══ Dataset entries

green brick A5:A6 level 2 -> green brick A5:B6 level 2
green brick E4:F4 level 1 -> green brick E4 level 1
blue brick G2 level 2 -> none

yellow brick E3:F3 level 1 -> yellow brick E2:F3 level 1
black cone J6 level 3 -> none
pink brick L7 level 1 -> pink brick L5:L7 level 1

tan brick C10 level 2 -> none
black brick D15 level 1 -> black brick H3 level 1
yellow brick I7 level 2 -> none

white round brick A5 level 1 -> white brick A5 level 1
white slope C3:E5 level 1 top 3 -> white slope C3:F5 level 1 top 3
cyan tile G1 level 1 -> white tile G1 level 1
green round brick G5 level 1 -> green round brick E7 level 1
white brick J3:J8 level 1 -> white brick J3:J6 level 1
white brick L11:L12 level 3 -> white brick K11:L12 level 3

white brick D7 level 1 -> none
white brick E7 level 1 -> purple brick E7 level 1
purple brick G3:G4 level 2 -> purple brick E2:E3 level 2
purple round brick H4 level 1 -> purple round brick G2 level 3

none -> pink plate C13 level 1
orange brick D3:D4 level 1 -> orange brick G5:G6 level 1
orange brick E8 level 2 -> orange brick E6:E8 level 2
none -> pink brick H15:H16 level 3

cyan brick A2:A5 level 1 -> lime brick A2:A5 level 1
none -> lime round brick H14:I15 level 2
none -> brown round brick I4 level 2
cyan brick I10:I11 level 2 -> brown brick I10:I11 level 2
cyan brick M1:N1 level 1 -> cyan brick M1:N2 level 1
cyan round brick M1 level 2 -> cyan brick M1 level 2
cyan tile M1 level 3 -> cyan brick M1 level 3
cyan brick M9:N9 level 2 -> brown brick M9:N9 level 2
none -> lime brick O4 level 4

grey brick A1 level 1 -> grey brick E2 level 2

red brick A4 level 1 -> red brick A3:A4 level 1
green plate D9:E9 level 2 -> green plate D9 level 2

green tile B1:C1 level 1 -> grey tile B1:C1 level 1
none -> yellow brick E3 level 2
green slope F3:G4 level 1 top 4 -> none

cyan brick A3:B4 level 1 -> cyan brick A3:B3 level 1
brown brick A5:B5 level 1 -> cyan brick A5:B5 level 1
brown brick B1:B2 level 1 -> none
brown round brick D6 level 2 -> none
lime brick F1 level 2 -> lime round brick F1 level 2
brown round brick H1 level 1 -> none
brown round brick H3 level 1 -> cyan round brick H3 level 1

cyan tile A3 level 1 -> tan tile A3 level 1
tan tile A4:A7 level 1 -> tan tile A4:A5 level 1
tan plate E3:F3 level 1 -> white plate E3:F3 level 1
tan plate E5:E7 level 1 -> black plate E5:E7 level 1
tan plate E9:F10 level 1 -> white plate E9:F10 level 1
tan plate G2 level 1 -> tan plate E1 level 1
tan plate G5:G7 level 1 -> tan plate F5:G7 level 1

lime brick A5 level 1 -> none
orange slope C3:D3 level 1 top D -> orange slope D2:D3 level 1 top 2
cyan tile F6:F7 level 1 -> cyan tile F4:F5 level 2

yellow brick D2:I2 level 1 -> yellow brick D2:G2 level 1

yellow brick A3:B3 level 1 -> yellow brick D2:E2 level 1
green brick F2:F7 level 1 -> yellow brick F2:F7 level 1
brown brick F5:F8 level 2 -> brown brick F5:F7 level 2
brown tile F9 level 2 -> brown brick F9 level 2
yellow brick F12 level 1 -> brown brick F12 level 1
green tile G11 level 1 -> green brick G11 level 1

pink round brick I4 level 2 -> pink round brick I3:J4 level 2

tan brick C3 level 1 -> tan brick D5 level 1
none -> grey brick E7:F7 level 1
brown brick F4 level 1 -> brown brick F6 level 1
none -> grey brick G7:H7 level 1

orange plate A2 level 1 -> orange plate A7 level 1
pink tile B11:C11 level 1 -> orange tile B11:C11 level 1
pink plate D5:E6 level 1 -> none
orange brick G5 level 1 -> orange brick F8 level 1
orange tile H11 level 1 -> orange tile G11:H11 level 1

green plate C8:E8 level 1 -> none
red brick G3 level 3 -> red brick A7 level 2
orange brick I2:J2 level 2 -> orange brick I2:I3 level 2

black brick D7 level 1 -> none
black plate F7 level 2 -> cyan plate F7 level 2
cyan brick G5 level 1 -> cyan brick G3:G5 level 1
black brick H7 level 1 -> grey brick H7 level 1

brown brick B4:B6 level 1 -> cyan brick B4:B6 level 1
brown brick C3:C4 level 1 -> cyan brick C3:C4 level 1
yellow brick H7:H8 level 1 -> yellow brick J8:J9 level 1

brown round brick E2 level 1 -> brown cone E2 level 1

════

Problem details »
Beginning at the line above that contains "white brick D7 level 1 -> none", return each line exactly through the line that contains "none -> lime brick O4 level 4", and no others.

Output for this exercise »
white brick D7 level 1 -> none
white brick E7 level 1 -> purple brick E7 level 1
purple brick G3:G4 level 2 -> purple brick E2:E3 level 2
purple round brick H4 level 1 -> purple round brick G2 level 3

none -> pink plate C13 level 1
orange brick D3:D4 level 1 -> orange brick G5:G6 level 1
orange brick E8 level 2 -> orange brick E6:E8 level 2
none -> pink brick H15:H16 level 3

cyan brick A2:A5 level 1 -> lime brick A2:A5 level 1
none -> lime round brick H14:I15 level 2
none -> brown round brick I4 level 2
cyan brick I10:I11 level 2 -> brown brick I10:I11 level 2
cyan brick M1:N1 level 1 -> cyan brick M1:N2 level 1
cyan round brick M1 level 2 -> cyan brick M1 level 2
cyan tile M1 level 3 -> cyan brick M1 level 3
cyan brick M9:N9 level 2 -> brown brick M9:N9 level 2
none -> lime brick O4 level 4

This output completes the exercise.